▶ **Object correspondence data**

--------------------------------

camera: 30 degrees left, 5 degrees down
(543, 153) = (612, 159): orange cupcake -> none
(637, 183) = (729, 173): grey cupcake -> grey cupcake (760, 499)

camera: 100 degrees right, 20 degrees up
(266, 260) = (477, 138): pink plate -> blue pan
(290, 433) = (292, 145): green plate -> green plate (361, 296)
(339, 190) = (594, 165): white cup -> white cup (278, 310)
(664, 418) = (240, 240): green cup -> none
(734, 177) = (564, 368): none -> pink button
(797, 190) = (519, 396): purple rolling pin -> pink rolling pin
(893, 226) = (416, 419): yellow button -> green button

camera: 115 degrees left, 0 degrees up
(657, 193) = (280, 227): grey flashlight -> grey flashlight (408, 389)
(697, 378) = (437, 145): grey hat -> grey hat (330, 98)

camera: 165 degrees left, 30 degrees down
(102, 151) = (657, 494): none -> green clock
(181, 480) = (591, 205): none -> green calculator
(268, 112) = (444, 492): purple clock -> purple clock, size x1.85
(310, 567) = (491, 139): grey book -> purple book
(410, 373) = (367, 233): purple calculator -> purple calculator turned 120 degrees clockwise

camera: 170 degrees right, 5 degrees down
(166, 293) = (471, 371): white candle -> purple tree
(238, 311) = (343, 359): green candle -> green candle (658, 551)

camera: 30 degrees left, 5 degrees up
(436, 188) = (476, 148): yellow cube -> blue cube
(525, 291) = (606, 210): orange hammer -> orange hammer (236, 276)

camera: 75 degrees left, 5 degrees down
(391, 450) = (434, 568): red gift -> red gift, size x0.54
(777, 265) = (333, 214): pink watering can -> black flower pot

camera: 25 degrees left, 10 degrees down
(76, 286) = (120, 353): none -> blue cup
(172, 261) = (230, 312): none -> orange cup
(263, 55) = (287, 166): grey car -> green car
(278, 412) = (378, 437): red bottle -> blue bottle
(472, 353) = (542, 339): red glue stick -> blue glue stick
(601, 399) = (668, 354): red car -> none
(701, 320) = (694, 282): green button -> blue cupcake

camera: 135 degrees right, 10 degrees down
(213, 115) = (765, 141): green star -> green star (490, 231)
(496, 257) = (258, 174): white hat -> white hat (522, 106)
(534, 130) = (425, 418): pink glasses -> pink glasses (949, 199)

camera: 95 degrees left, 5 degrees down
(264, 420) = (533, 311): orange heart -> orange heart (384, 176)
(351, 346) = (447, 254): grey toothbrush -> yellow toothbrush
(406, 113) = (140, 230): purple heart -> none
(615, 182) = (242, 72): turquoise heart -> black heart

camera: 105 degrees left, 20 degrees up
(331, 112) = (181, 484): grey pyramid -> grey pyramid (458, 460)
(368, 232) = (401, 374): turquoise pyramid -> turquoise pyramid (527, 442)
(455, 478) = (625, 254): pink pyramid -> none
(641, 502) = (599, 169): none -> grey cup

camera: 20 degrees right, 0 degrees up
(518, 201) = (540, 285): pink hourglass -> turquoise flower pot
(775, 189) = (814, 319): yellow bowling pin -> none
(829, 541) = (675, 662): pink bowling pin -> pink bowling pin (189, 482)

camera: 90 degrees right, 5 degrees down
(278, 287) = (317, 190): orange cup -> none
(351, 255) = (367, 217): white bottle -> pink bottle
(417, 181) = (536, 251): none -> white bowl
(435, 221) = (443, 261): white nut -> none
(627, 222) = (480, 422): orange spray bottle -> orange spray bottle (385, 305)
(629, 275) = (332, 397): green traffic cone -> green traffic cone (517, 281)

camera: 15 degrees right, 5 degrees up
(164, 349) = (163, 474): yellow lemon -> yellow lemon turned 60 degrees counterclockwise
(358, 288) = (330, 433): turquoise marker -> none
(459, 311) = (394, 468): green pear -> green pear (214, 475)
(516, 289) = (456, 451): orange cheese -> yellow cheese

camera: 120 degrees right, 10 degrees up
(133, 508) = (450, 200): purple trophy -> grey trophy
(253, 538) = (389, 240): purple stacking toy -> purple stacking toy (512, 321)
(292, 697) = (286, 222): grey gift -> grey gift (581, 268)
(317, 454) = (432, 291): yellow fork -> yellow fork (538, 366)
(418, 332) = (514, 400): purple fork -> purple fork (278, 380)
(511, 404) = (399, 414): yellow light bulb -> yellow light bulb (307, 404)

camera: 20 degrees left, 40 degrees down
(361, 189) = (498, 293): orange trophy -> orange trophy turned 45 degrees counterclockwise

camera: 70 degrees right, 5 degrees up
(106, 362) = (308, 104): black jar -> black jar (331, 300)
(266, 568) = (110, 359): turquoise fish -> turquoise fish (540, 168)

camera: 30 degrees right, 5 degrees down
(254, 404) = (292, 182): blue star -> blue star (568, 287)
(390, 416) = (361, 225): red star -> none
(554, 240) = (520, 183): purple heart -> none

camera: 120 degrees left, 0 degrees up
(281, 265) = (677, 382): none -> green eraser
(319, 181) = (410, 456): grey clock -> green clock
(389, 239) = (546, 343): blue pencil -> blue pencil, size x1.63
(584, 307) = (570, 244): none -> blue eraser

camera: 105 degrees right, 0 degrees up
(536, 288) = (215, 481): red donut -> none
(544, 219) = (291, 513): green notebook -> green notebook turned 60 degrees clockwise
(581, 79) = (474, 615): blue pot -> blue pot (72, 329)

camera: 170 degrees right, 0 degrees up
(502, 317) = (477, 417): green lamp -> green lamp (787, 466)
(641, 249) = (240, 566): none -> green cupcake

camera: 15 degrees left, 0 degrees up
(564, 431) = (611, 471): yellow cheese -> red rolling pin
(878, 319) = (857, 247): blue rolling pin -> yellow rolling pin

--------------------------------

▶ **About this task**
For the string "white", return every line of the data where it appears.

▶ **Your response**
(339, 190) = (594, 165): white cup -> white cup (278, 310)
(166, 293) = (471, 371): white candle -> purple tree
(496, 257) = (258, 174): white hat -> white hat (522, 106)
(351, 255) = (367, 217): white bottle -> pink bottle
(417, 181) = (536, 251): none -> white bowl
(435, 221) = (443, 261): white nut -> none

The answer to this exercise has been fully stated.